INPUT DATA:
● ● ● ● ● ● ●
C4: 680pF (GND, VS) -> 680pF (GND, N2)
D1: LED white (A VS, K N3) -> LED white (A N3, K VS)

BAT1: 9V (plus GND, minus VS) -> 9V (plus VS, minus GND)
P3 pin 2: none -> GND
● ● ● ● ● ● ●
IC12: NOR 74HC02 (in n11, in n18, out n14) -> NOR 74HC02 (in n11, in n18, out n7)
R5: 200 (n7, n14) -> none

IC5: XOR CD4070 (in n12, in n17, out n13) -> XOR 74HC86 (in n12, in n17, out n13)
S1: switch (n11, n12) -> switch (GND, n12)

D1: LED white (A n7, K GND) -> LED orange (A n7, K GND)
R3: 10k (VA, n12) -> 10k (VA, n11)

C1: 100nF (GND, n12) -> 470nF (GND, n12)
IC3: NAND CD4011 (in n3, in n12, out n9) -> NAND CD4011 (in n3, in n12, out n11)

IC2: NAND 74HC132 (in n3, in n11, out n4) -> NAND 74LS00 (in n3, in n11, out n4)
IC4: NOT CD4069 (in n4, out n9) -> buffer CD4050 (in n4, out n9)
● ● ● ● ● ● ●
EXERCISE INSTRUCTIONS: Copy range, inclusive: the line holding "C4: 680pF (GND, VS) -> 680pF (GND, N2)" to the line holding "P3 pin 2: none -> GND". Reproduce exactly those lines of the records above and no others.

ANSWER TO THE PROBLEM:
C4: 680pF (GND, VS) -> 680pF (GND, N2)
D1: LED white (A VS, K N3) -> LED white (A N3, K VS)

BAT1: 9V (plus GND, minus VS) -> 9V (plus VS, minus GND)
P3 pin 2: none -> GND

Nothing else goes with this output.